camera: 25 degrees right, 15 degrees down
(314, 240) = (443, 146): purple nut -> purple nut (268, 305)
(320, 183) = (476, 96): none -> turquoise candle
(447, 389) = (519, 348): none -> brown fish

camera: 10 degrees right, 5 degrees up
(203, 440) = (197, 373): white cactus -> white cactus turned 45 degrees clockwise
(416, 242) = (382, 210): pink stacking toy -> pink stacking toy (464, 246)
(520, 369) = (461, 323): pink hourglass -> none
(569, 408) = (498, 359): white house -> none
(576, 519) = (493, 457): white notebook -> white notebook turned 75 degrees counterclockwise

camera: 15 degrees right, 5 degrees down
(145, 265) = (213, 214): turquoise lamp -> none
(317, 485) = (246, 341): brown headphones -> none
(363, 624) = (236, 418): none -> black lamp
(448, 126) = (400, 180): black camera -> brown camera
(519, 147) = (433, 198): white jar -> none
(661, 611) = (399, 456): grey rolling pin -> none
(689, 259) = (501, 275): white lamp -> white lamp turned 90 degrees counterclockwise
--
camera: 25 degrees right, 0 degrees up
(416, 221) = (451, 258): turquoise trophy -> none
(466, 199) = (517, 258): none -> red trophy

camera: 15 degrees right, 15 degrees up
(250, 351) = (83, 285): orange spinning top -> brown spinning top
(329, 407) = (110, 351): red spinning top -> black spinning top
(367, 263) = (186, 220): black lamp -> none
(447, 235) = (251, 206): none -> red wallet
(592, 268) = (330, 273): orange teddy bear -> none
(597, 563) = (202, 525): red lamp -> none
* * *
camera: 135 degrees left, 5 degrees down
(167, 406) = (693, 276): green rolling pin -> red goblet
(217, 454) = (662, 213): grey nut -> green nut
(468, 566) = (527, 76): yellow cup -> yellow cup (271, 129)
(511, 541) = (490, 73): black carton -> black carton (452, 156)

### [What you should do]
Please return each line of the data above in which the word "green" occurs.

### [Response to this task]
(167, 406) = (693, 276): green rolling pin -> red goblet
(217, 454) = (662, 213): grey nut -> green nut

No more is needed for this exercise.